> [Task to carry out]
All the lines below need retyping exactly, apart from the images.

(Records to use Opens)

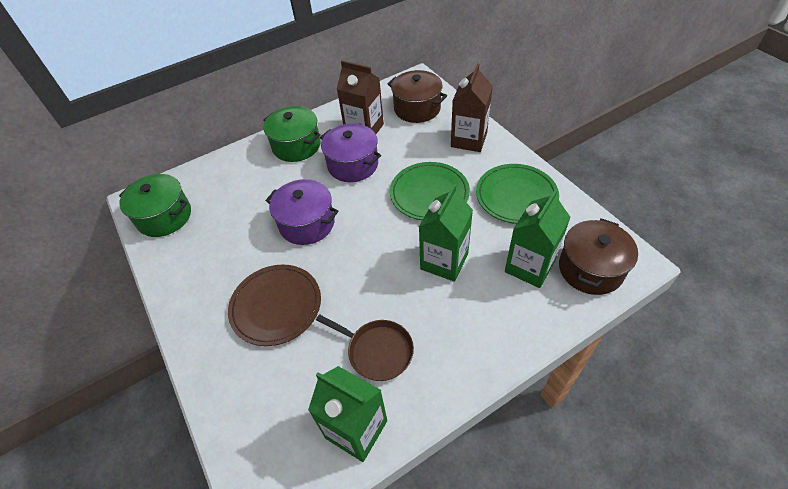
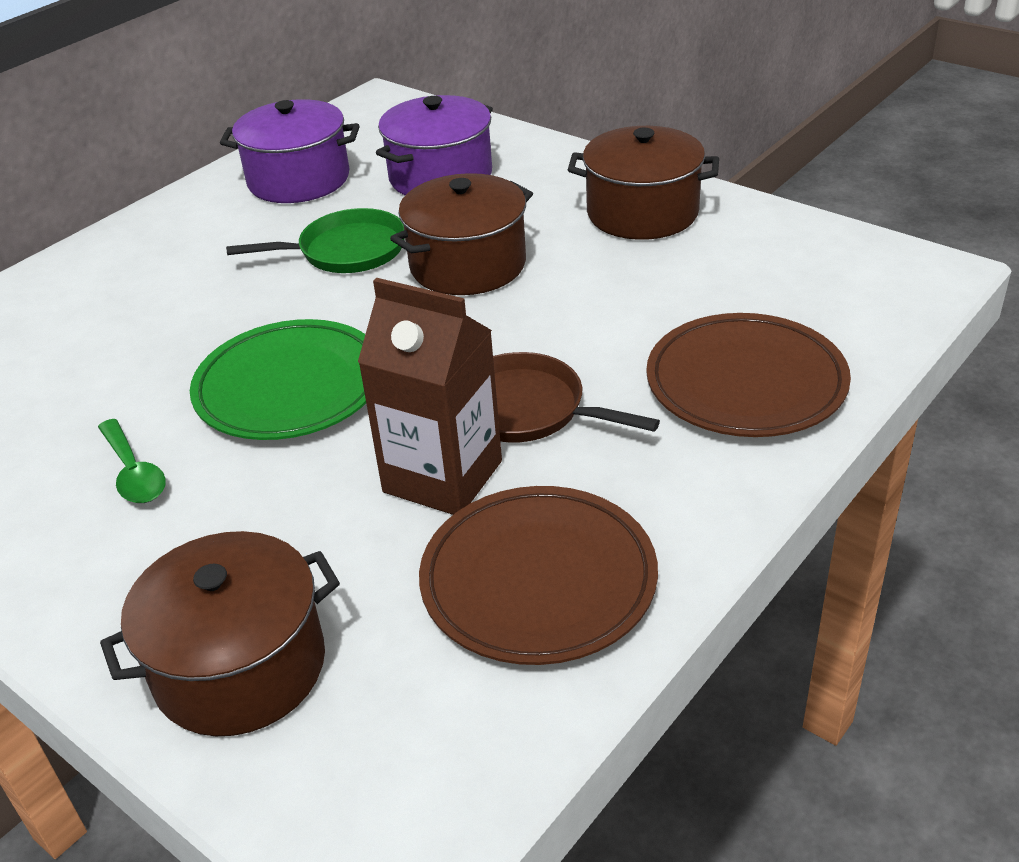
brown carton: 2 -> 1
brown plate: 1 -> 2
brown pot: 2 -> 3
green carton: 3 -> 0
green pan: 0 -> 1
green plate: 2 -> 1
green pot: 2 -> 0
green spoon: 0 -> 1

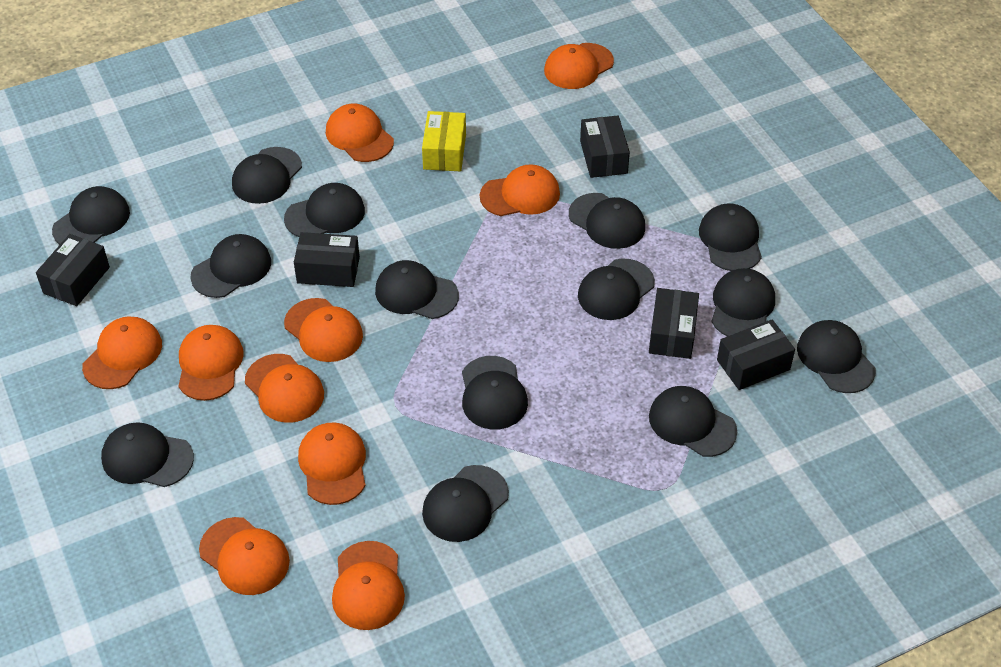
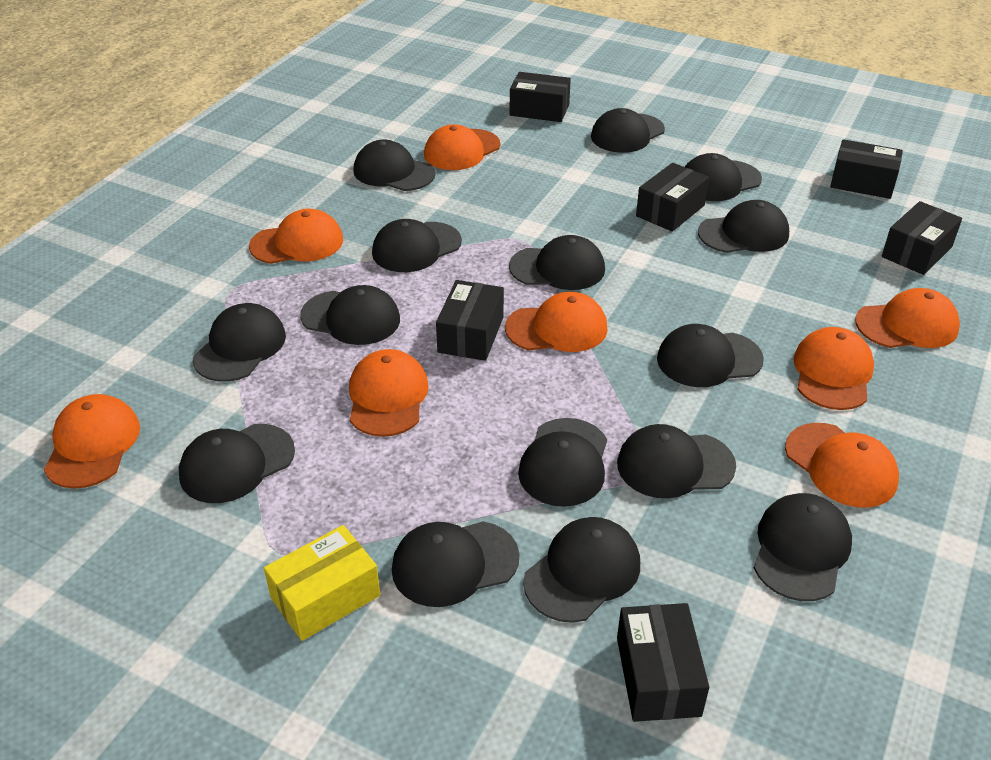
black box: 5 -> 6
black cap: 14 -> 15
orange cap: 10 -> 8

(Records to use Closes)

> [Solution to the problem]
brown carton: 2 -> 1
brown plate: 1 -> 2
brown pot: 2 -> 3
green carton: 3 -> 0
green pan: 0 -> 1
green plate: 2 -> 1
green pot: 2 -> 0
green spoon: 0 -> 1

black box: 5 -> 6
black cap: 14 -> 15
orange cap: 10 -> 8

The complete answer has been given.